● **Assignment**: The line with "yellow domino [230,247,280,282]" marks the start; write out that line and all following lines through the end of the listing, exactly.

● **Provided data**:
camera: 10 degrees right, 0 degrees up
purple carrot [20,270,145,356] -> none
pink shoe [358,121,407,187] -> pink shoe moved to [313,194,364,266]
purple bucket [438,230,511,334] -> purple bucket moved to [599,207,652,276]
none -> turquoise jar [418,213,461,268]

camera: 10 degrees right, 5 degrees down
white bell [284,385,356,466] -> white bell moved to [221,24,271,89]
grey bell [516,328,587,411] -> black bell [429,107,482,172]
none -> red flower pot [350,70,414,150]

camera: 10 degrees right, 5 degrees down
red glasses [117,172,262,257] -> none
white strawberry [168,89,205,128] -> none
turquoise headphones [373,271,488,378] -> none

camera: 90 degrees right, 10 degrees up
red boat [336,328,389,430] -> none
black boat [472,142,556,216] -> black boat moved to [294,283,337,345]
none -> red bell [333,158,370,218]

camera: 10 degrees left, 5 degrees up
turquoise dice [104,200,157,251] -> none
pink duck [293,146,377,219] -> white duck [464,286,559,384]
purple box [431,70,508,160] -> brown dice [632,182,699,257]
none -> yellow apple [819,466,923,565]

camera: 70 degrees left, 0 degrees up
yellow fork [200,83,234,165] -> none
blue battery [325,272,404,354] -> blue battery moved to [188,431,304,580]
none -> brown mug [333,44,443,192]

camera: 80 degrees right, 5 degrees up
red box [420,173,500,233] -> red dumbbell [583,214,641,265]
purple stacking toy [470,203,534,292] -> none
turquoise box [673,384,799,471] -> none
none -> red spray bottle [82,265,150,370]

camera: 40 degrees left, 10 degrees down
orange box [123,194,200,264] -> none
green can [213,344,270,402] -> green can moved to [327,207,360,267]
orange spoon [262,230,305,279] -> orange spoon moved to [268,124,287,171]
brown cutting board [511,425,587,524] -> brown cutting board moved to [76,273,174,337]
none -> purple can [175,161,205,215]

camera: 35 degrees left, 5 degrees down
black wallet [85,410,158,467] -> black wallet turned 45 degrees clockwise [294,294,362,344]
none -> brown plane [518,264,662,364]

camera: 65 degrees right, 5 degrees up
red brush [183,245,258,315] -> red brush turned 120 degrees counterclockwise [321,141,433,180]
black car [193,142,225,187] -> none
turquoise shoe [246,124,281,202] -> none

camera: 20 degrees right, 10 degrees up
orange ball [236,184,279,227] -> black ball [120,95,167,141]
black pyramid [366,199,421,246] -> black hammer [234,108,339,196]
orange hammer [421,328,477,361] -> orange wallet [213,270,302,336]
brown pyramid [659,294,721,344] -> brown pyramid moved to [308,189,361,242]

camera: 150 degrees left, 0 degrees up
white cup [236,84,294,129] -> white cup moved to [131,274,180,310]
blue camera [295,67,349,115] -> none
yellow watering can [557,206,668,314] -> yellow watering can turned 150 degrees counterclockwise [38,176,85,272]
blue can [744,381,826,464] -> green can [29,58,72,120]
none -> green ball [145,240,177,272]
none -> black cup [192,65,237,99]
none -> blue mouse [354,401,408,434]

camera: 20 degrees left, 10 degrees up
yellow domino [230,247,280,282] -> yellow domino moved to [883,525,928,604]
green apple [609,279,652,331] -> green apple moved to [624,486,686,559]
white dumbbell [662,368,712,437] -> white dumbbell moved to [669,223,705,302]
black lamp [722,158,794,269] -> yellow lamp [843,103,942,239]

● **Exercise output**:
yellow domino [230,247,280,282] -> yellow domino moved to [883,525,928,604]
green apple [609,279,652,331] -> green apple moved to [624,486,686,559]
white dumbbell [662,368,712,437] -> white dumbbell moved to [669,223,705,302]
black lamp [722,158,794,269] -> yellow lamp [843,103,942,239]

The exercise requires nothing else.